* _Exercise brief_:
Give every line from the entries that contains "plus".
------------------------------------------------------------
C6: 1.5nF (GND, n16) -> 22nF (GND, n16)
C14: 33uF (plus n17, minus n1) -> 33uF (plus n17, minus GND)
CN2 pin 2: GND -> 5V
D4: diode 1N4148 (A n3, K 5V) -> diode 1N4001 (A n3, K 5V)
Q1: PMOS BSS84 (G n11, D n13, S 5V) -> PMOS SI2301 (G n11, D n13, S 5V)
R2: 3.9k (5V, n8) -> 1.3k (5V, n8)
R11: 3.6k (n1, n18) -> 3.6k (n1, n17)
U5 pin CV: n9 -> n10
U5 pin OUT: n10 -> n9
------------------------------------------------------------
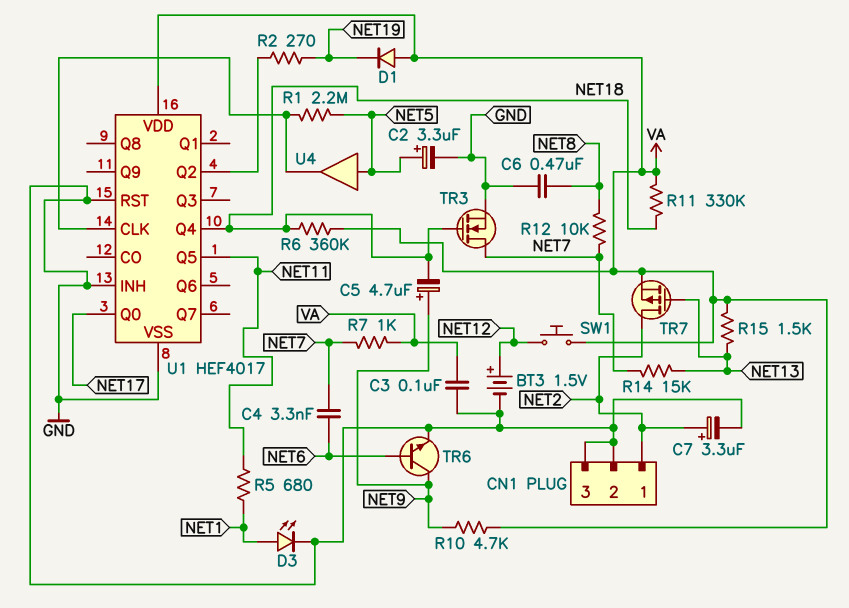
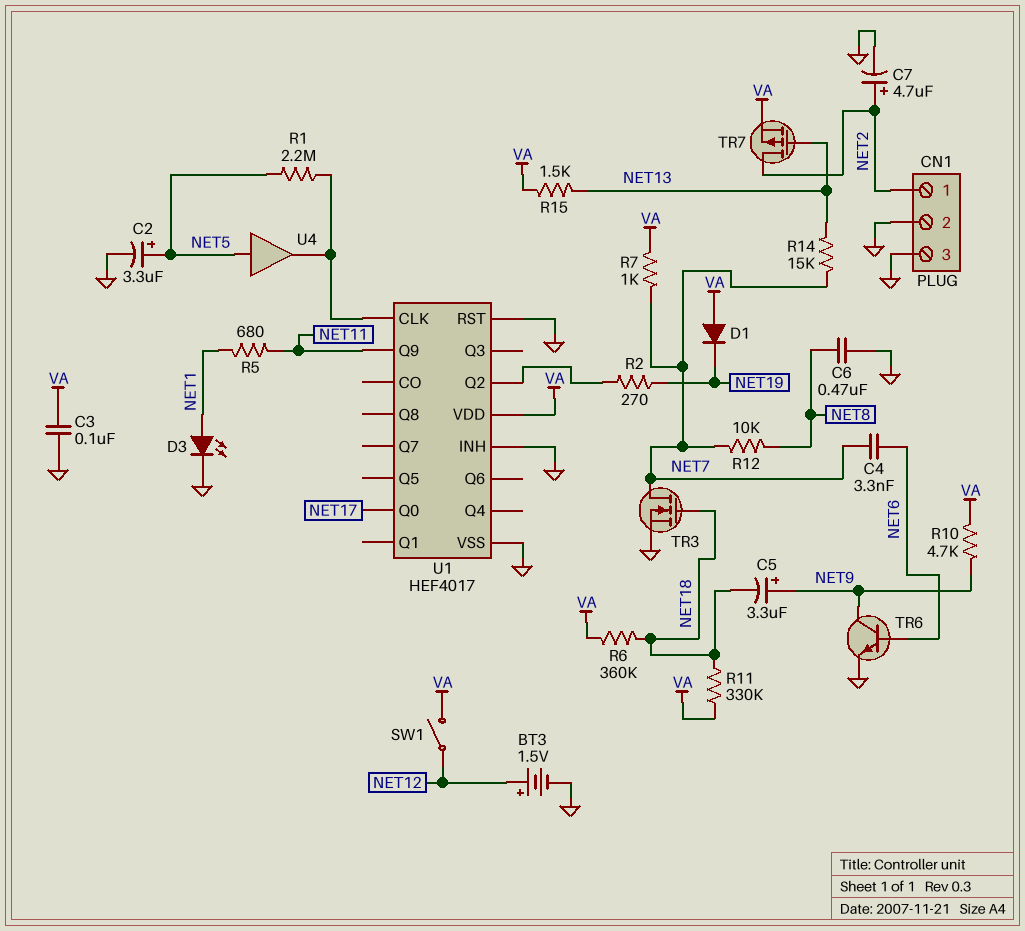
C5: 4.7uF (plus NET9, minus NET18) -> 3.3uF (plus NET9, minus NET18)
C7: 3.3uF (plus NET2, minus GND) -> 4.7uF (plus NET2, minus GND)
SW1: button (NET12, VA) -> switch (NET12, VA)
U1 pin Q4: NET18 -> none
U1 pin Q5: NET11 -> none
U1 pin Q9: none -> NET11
------------------------------------------------------------
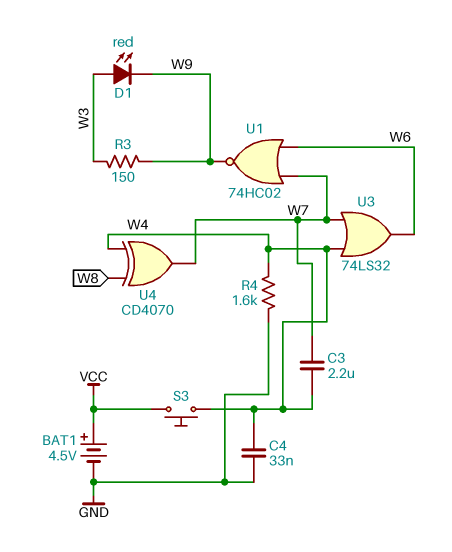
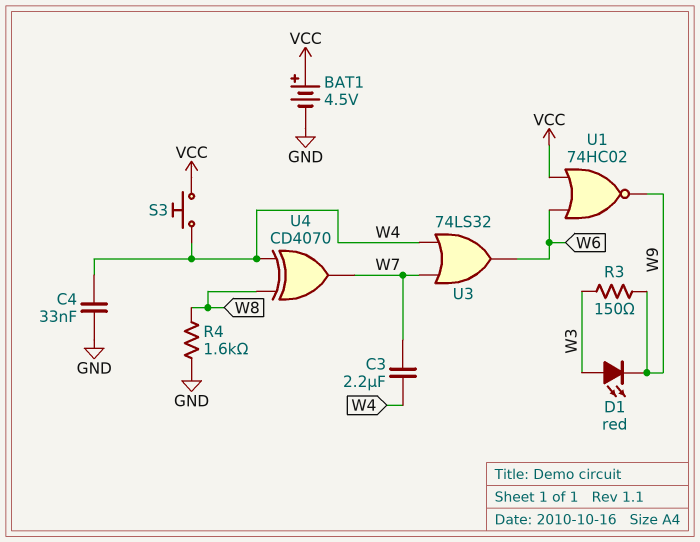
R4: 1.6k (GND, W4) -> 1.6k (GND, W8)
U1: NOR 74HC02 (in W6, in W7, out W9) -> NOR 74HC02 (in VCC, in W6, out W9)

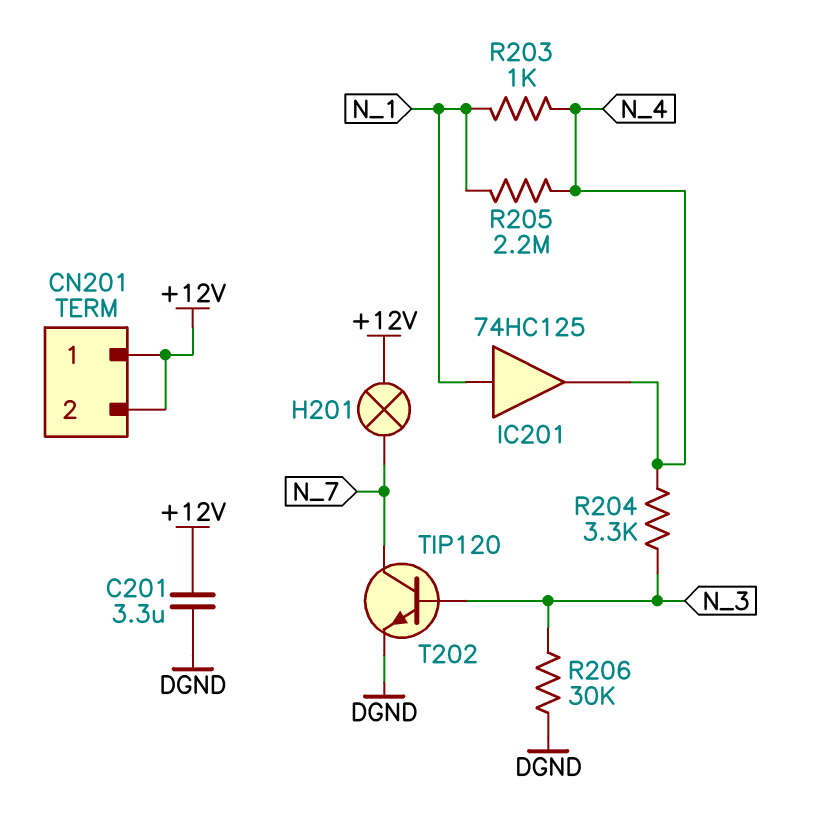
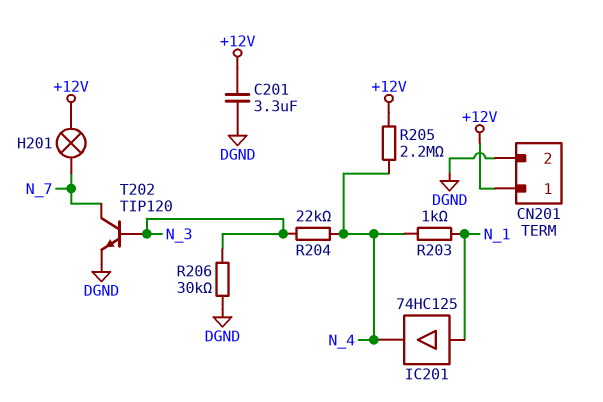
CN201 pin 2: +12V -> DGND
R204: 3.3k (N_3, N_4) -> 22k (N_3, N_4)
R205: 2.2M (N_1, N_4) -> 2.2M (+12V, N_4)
------------------------------------------------------------
* _Solution to this exercise_:
C14: 33uF (plus n17, minus n1) -> 33uF (plus n17, minus GND)
C5: 4.7uF (plus NET9, minus NET18) -> 3.3uF (plus NET9, minus NET18)
C7: 3.3uF (plus NET2, minus GND) -> 4.7uF (plus NET2, minus GND)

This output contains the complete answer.